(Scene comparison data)
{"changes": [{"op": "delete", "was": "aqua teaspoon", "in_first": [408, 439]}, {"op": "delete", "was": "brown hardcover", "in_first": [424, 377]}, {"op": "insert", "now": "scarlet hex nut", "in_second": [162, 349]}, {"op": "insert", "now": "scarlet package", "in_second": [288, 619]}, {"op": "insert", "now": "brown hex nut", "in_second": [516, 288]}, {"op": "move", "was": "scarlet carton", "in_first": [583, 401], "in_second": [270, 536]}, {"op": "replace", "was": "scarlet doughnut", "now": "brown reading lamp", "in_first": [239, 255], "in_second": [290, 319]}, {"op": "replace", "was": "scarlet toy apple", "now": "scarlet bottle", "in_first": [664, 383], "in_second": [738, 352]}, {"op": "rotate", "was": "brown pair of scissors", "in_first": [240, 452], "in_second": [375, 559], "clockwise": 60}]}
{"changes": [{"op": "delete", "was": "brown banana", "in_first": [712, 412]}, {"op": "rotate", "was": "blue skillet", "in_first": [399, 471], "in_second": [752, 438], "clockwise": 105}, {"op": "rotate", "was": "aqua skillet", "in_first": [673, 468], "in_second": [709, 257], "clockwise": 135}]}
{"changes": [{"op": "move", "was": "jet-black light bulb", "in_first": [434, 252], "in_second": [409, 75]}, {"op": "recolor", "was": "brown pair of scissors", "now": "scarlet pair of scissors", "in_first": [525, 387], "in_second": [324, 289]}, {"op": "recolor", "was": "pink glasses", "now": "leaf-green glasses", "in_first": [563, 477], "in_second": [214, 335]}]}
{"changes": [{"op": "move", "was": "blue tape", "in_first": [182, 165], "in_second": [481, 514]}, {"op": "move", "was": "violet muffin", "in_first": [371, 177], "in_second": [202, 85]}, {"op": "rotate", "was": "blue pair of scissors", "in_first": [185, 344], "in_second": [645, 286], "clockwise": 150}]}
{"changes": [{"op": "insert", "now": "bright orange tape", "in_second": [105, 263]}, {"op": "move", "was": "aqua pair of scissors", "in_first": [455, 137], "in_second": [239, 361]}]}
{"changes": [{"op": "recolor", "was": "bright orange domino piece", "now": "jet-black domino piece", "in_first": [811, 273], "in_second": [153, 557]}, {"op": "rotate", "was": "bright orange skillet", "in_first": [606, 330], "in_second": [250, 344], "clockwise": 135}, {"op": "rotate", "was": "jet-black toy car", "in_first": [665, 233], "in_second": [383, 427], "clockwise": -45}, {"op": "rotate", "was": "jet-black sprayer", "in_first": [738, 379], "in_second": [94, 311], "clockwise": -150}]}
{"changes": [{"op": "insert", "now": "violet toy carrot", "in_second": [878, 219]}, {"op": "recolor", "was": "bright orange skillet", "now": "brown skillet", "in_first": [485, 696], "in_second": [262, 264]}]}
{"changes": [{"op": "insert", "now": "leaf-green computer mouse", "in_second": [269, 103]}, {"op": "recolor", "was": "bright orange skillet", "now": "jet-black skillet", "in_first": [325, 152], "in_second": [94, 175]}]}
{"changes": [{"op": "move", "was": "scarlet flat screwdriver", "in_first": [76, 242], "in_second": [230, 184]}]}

→ Task item: Repeat the data above exactly.

→ Exercise result:
{"changes": [{"op": "delete", "was": "aqua teaspoon", "in_first": [408, 439]}, {"op": "delete", "was": "brown hardcover", "in_first": [424, 377]}, {"op": "insert", "now": "scarlet hex nut", "in_second": [162, 349]}, {"op": "insert", "now": "scarlet package", "in_second": [288, 619]}, {"op": "insert", "now": "brown hex nut", "in_second": [516, 288]}, {"op": "move", "was": "scarlet carton", "in_first": [583, 401], "in_second": [270, 536]}, {"op": "replace", "was": "scarlet doughnut", "now": "brown reading lamp", "in_first": [239, 255], "in_second": [290, 319]}, {"op": "replace", "was": "scarlet toy apple", "now": "scarlet bottle", "in_first": [664, 383], "in_second": [738, 352]}, {"op": "rotate", "was": "brown pair of scissors", "in_first": [240, 452], "in_second": [375, 559], "clockwise": 60}]}
{"changes": [{"op": "delete", "was": "brown banana", "in_first": [712, 412]}, {"op": "rotate", "was": "blue skillet", "in_first": [399, 471], "in_second": [752, 438], "clockwise": 105}, {"op": "rotate", "was": "aqua skillet", "in_first": [673, 468], "in_second": [709, 257], "clockwise": 135}]}
{"changes": [{"op": "move", "was": "jet-black light bulb", "in_first": [434, 252], "in_second": [409, 75]}, {"op": "recolor", "was": "brown pair of scissors", "now": "scarlet pair of scissors", "in_first": [525, 387], "in_second": [324, 289]}, {"op": "recolor", "was": "pink glasses", "now": "leaf-green glasses", "in_first": [563, 477], "in_second": [214, 335]}]}
{"changes": [{"op": "move", "was": "blue tape", "in_first": [182, 165], "in_second": [481, 514]}, {"op": "move", "was": "violet muffin", "in_first": [371, 177], "in_second": [202, 85]}, {"op": "rotate", "was": "blue pair of scissors", "in_first": [185, 344], "in_second": [645, 286], "clockwise": 150}]}
{"changes": [{"op": "insert", "now": "bright orange tape", "in_second": [105, 263]}, {"op": "move", "was": "aqua pair of scissors", "in_first": [455, 137], "in_second": [239, 361]}]}
{"changes": [{"op": "recolor", "was": "bright orange domino piece", "now": "jet-black domino piece", "in_first": [811, 273], "in_second": [153, 557]}, {"op": "rotate", "was": "bright orange skillet", "in_first": [606, 330], "in_second": [250, 344], "clockwise": 135}, {"op": "rotate", "was": "jet-black toy car", "in_first": [665, 233], "in_second": [383, 427], "clockwise": -45}, {"op": "rotate", "was": "jet-black sprayer", "in_first": [738, 379], "in_second": [94, 311], "clockwise": -150}]}
{"changes": [{"op": "insert", "now": "violet toy carrot", "in_second": [878, 219]}, {"op": "recolor", "was": "bright orange skillet", "now": "brown skillet", "in_first": [485, 696], "in_second": [262, 264]}]}
{"changes": [{"op": "insert", "now": "leaf-green computer mouse", "in_second": [269, 103]}, {"op": "recolor", "was": "bright orange skillet", "now": "jet-black skillet", "in_first": [325, 152], "in_second": [94, 175]}]}
{"changes": [{"op": "move", "was": "scarlet flat screwdriver", "in_first": [76, 242], "in_second": [230, 184]}]}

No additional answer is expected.